(Work to complete):
Exercise in exact copying. Transcribe every entry that follows, word for word.

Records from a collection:
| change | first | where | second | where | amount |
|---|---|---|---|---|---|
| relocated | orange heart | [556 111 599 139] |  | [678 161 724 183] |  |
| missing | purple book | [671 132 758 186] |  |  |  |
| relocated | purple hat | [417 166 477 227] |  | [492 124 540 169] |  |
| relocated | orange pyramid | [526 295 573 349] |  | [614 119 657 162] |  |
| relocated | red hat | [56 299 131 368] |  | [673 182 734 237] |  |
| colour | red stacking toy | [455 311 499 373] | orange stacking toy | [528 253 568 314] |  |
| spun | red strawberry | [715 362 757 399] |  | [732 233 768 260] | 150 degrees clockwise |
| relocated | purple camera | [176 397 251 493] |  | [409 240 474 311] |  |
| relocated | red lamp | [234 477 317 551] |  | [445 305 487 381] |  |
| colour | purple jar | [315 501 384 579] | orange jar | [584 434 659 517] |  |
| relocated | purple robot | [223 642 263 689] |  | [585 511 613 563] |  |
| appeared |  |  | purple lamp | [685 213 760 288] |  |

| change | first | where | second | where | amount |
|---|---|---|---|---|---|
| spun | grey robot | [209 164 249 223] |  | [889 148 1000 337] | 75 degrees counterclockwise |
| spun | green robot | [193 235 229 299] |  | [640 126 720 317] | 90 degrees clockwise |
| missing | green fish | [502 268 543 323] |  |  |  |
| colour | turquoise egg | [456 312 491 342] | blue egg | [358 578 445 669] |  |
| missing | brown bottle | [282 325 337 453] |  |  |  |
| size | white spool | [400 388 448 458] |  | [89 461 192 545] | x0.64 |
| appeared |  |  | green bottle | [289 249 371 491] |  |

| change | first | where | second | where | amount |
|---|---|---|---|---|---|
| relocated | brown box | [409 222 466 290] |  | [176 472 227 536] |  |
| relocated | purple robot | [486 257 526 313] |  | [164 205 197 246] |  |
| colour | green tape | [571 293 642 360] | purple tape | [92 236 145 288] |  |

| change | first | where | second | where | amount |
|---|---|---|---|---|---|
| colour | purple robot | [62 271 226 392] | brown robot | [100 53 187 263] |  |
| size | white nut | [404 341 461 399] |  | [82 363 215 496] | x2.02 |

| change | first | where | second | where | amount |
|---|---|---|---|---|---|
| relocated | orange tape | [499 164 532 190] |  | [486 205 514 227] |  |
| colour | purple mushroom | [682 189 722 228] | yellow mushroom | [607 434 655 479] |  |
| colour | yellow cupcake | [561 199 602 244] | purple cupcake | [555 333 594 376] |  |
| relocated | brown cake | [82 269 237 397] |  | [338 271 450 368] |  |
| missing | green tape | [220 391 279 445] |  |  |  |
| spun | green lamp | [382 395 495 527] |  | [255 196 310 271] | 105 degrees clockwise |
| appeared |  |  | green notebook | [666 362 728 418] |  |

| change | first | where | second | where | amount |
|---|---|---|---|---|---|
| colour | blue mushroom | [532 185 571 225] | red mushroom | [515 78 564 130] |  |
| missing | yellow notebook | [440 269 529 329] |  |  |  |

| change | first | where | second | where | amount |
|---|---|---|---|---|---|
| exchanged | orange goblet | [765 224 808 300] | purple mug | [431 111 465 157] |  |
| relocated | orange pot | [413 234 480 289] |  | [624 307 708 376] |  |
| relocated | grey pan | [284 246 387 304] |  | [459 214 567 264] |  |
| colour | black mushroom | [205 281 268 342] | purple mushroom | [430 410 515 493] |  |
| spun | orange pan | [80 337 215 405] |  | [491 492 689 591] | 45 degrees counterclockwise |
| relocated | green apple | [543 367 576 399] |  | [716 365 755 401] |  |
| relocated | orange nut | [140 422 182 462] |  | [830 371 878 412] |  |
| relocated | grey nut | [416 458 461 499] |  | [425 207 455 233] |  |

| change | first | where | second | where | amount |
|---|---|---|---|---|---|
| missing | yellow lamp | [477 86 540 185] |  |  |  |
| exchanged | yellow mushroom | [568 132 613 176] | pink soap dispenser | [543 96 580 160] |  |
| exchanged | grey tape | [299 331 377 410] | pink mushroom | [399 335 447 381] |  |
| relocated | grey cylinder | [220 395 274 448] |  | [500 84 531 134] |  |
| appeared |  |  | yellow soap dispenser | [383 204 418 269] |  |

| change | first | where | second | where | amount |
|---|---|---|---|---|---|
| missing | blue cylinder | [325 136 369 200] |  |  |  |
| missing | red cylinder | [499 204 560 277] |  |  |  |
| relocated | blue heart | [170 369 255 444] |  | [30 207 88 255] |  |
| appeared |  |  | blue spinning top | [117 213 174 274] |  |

(Reply to the exercise):
| change | first | where | second | where | amount |
|---|---|---|---|---|---|
| relocated | orange heart | [556 111 599 139] |  | [678 161 724 183] |  |
| missing | purple book | [671 132 758 186] |  |  |  |
| relocated | purple hat | [417 166 477 227] |  | [492 124 540 169] |  |
| relocated | orange pyramid | [526 295 573 349] |  | [614 119 657 162] |  |
| relocated | red hat | [56 299 131 368] |  | [673 182 734 237] |  |
| colour | red stacking toy | [455 311 499 373] | orange stacking toy | [528 253 568 314] |  |
| spun | red strawberry | [715 362 757 399] |  | [732 233 768 260] | 150 degrees clockwise |
| relocated | purple camera | [176 397 251 493] |  | [409 240 474 311] |  |
| relocated | red lamp | [234 477 317 551] |  | [445 305 487 381] |  |
| colour | purple jar | [315 501 384 579] | orange jar | [584 434 659 517] |  |
| relocated | purple robot | [223 642 263 689] |  | [585 511 613 563] |  |
| appeared |  |  | purple lamp | [685 213 760 288] |  |

| change | first | where | second | where | amount |
|---|---|---|---|---|---|
| spun | grey robot | [209 164 249 223] |  | [889 148 1000 337] | 75 degrees counterclockwise |
| spun | green robot | [193 235 229 299] |  | [640 126 720 317] | 90 degrees clockwise |
| missing | green fish | [502 268 543 323] |  |  |  |
| colour | turquoise egg | [456 312 491 342] | blue egg | [358 578 445 669] |  |
| missing | brown bottle | [282 325 337 453] |  |  |  |
| size | white spool | [400 388 448 458] |  | [89 461 192 545] | x0.64 |
| appeared |  |  | green bottle | [289 249 371 491] |  |

| change | first | where | second | where | amount |
|---|---|---|---|---|---|
| relocated | brown box | [409 222 466 290] |  | [176 472 227 536] |  |
| relocated | purple robot | [486 257 526 313] |  | [164 205 197 246] |  |
| colour | green tape | [571 293 642 360] | purple tape | [92 236 145 288] |  |

| change | first | where | second | where | amount |
|---|---|---|---|---|---|
| colour | purple robot | [62 271 226 392] | brown robot | [100 53 187 263] |  |
| size | white nut | [404 341 461 399] |  | [82 363 215 496] | x2.02 |

| change | first | where | second | where | amount |
|---|---|---|---|---|---|
| relocated | orange tape | [499 164 532 190] |  | [486 205 514 227] |  |
| colour | purple mushroom | [682 189 722 228] | yellow mushroom | [607 434 655 479] |  |
| colour | yellow cupcake | [561 199 602 244] | purple cupcake | [555 333 594 376] |  |
| relocated | brown cake | [82 269 237 397] |  | [338 271 450 368] |  |
| missing | green tape | [220 391 279 445] |  |  |  |
| spun | green lamp | [382 395 495 527] |  | [255 196 310 271] | 105 degrees clockwise |
| appeared |  |  | green notebook | [666 362 728 418] |  |

| change | first | where | second | where | amount |
|---|---|---|---|---|---|
| colour | blue mushroom | [532 185 571 225] | red mushroom | [515 78 564 130] |  |
| missing | yellow notebook | [440 269 529 329] |  |  |  |

| change | first | where | second | where | amount |
|---|---|---|---|---|---|
| exchanged | orange goblet | [765 224 808 300] | purple mug | [431 111 465 157] |  |
| relocated | orange pot | [413 234 480 289] |  | [624 307 708 376] |  |
| relocated | grey pan | [284 246 387 304] |  | [459 214 567 264] |  |
| colour | black mushroom | [205 281 268 342] | purple mushroom | [430 410 515 493] |  |
| spun | orange pan | [80 337 215 405] |  | [491 492 689 591] | 45 degrees counterclockwise |
| relocated | green apple | [543 367 576 399] |  | [716 365 755 401] |  |
| relocated | orange nut | [140 422 182 462] |  | [830 371 878 412] |  |
| relocated | grey nut | [416 458 461 499] |  | [425 207 455 233] |  |

| change | first | where | second | where | amount |
|---|---|---|---|---|---|
| missing | yellow lamp | [477 86 540 185] |  |  |  |
| exchanged | yellow mushroom | [568 132 613 176] | pink soap dispenser | [543 96 580 160] |  |
| exchanged | grey tape | [299 331 377 410] | pink mushroom | [399 335 447 381] |  |
| relocated | grey cylinder | [220 395 274 448] |  | [500 84 531 134] |  |
| appeared |  |  | yellow soap dispenser | [383 204 418 269] |  |

| change | first | where | second | where | amount |
|---|---|---|---|---|---|
| missing | blue cylinder | [325 136 369 200] |  |  |  |
| missing | red cylinder | [499 204 560 277] |  |  |  |
| relocated | blue heart | [170 369 255 444] |  | [30 207 88 255] |  |
| appeared |  |  | blue spinning top | [117 213 174 274] |  |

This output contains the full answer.